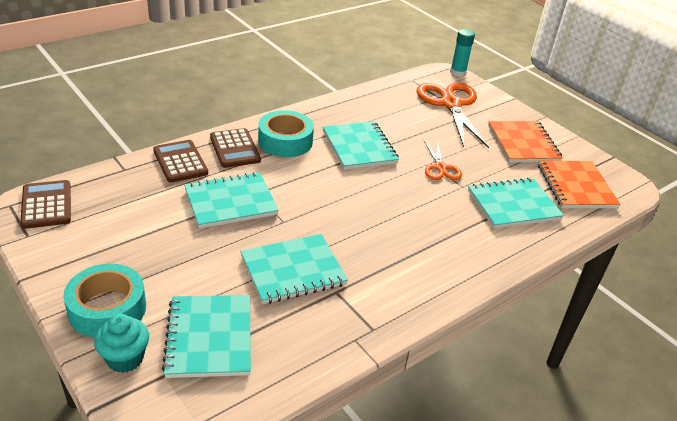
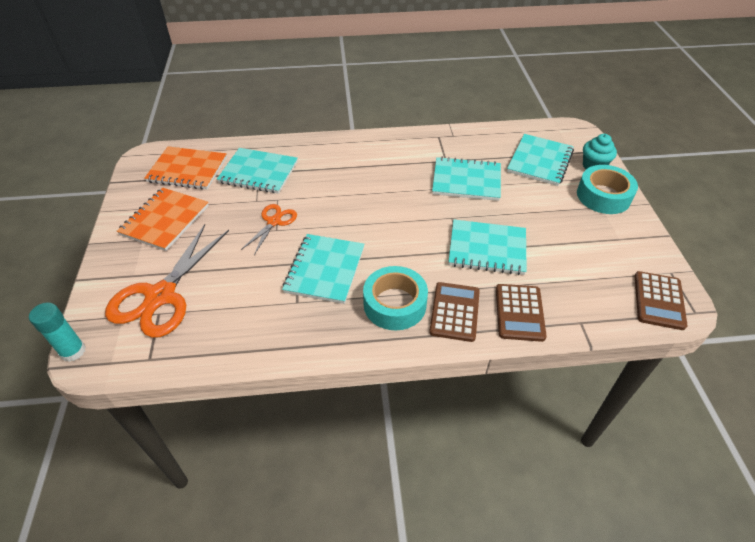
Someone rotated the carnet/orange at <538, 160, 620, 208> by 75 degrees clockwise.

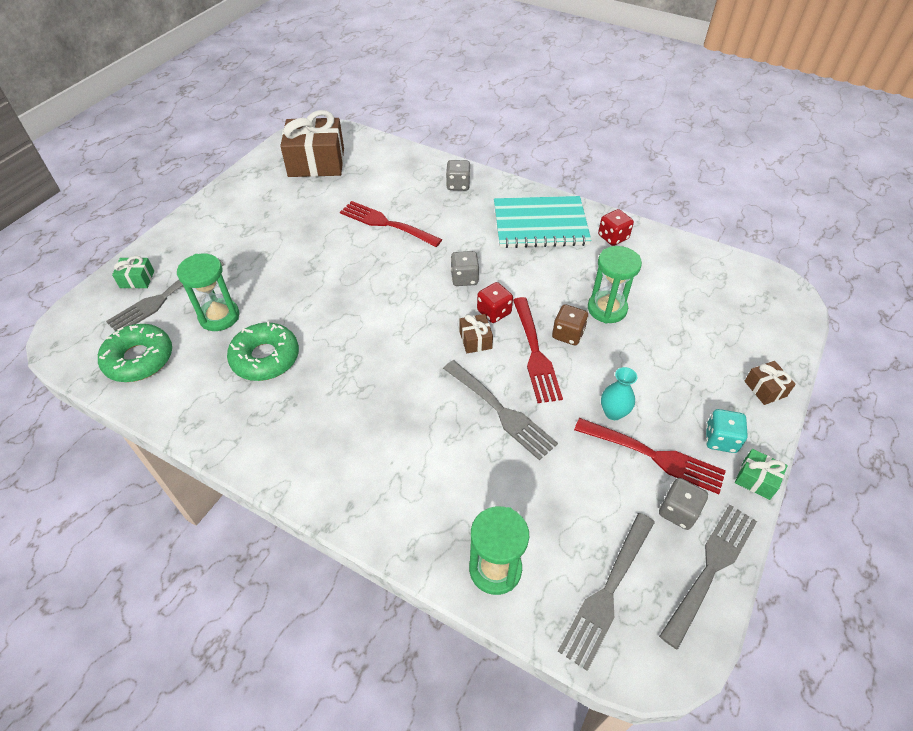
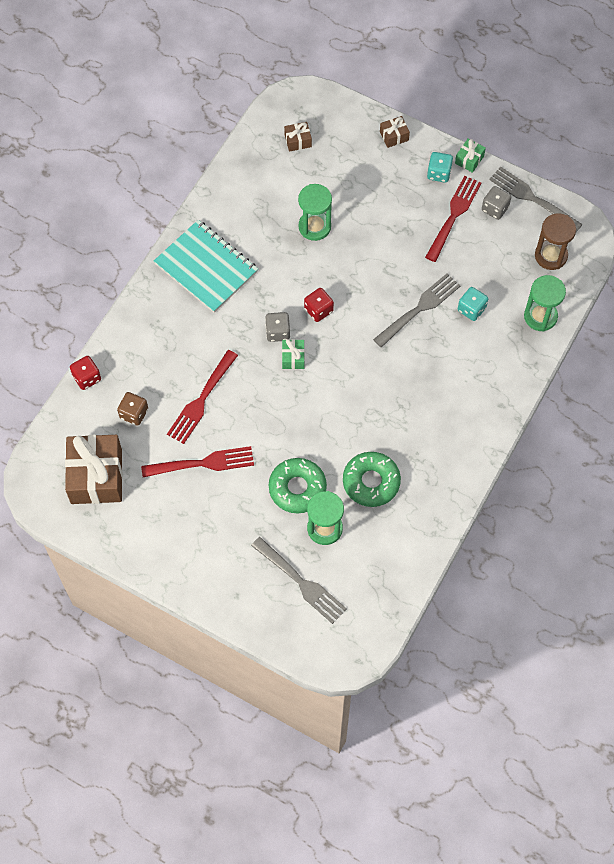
Someone took away the dé/gris at <446, 160, 470, 191>.
Someone took away the vase/turquoise at <601, 367, 637, 420>.
Someone put down the dé/turquoise at <458, 287, 488, 321>.
Someone carried the beignet/vert from <98, 324, 172, 382> to <269, 458, 327, 514>.
Someone carried the cadeau/vert from <112, 256, 154, 289> to <282, 339, 305, 369>.
Someone carried the cadeau/marron from <459, 314, 493, 353> to <284, 122, 312, 152>.
Someone carried the fourchette/rouge from <513, 297, 563, 403> to <141, 446, 254, 477>.
Someone carried the dé/marron from <552, 304, 588, 345> to <117, 392, 148, 426>.
Someone carried the dé/rouge from <598, 209, 634, 246> to <70, 356, 101, 390>.
Someone swapped the fourchette/gris at <558, 513, 655, 671> for the sablier/marron at <535, 213, 576, 270>.
Someone rotated the carnet/turquoise at <494, 196, 591, 248> by 45 degrees counterclockwise.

_ _ _ _ _

> [Your objective]:
All lines carrying the word "fourchette" must be copied from the data above.

> [Output]:
Someone carried the fourchette/rouge from <513, 297, 563, 403> to <141, 446, 254, 477>.
Someone swapped the fourchette/gris at <558, 513, 655, 671> for the sablier/marron at <535, 213, 576, 270>.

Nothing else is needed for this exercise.